Activity> Only the lines of the data holding the string "none" need to be returned.

Stored data:
—————
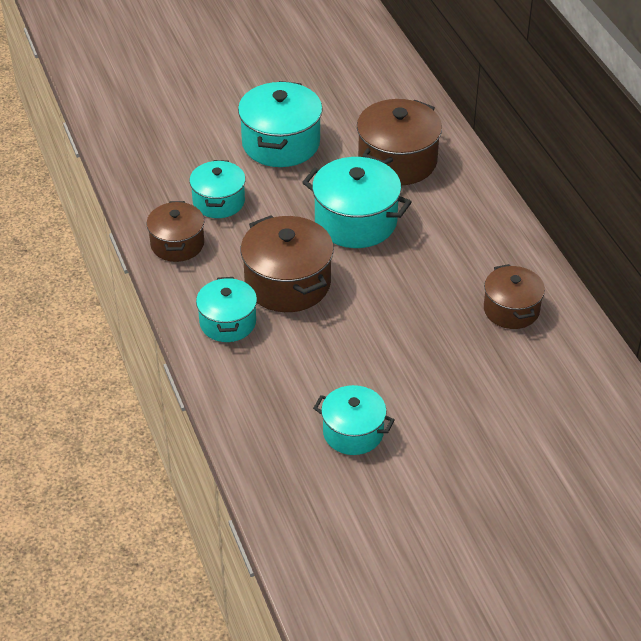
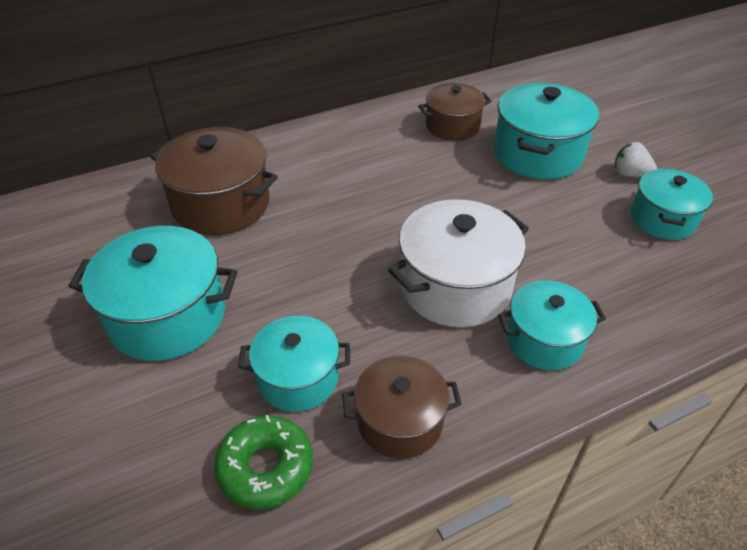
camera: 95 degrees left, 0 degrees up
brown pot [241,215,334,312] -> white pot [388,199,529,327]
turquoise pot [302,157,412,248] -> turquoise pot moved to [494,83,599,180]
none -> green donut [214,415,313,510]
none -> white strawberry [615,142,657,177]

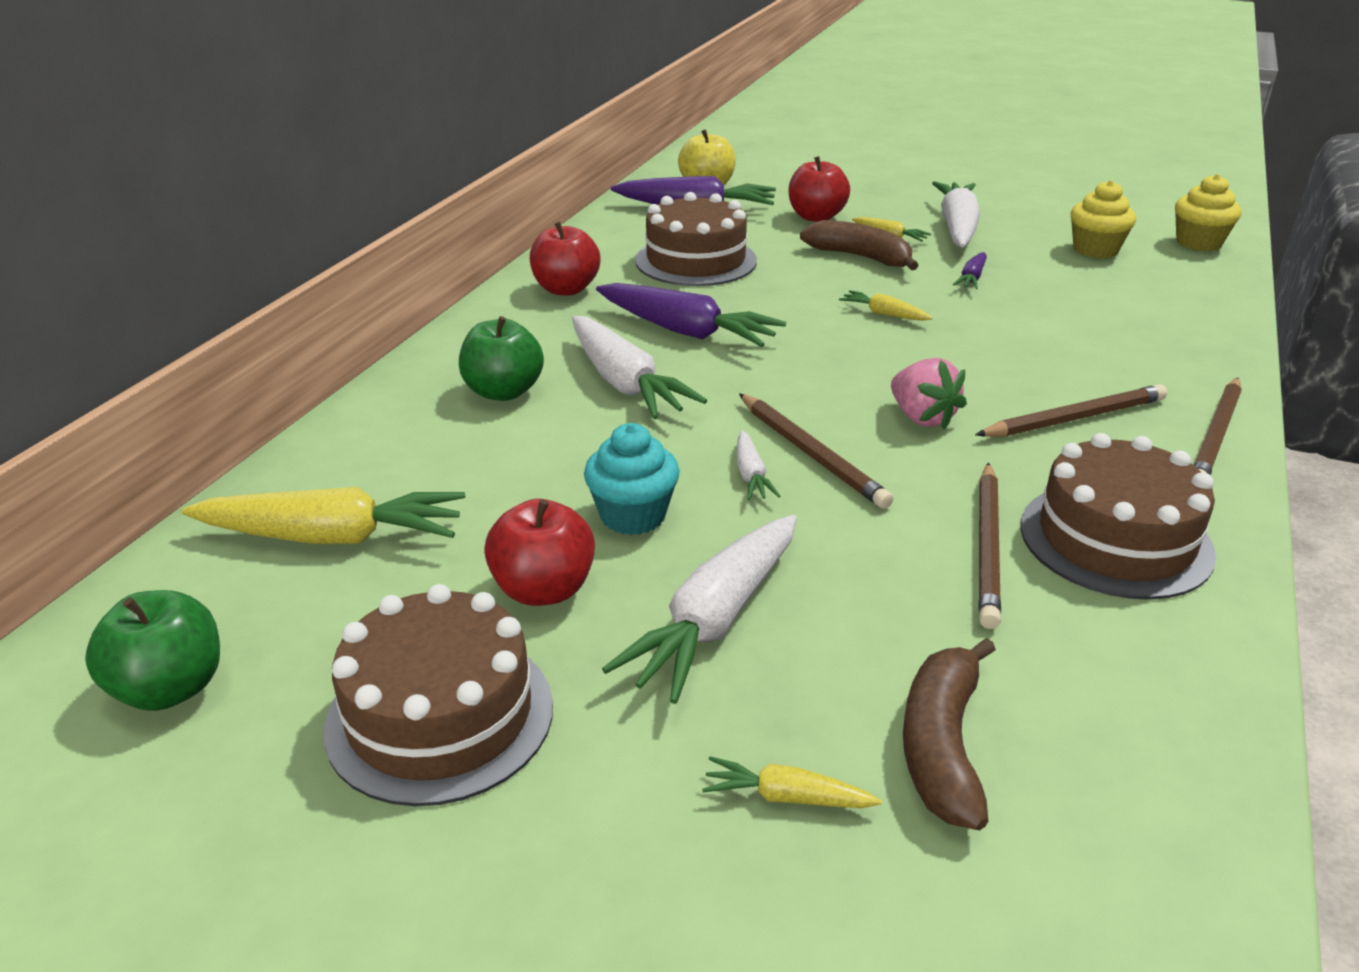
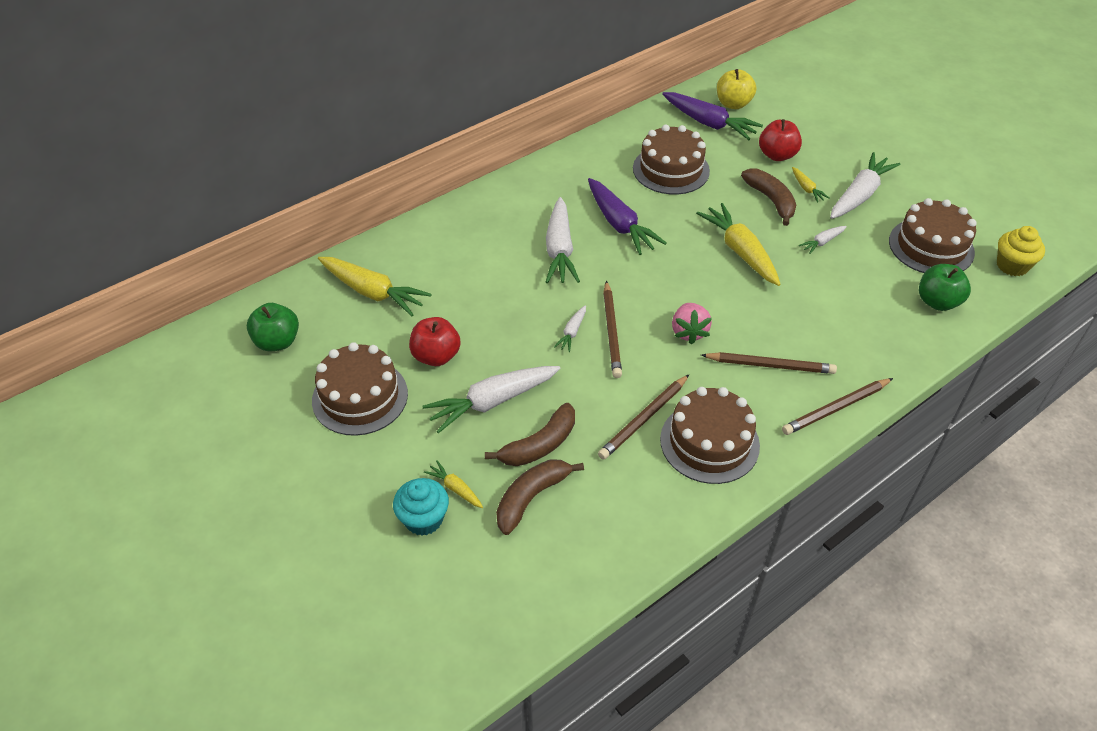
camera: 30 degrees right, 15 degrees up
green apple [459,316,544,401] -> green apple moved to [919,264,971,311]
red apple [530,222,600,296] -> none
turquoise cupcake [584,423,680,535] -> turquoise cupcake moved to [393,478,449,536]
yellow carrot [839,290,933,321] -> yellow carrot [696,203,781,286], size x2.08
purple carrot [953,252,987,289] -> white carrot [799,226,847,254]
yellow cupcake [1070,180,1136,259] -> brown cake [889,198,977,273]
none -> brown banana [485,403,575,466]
—————
Reply>
none -> green donut [214,415,313,510]
none -> white strawberry [615,142,657,177]
red apple [530,222,600,296] -> none
none -> brown banana [485,403,575,466]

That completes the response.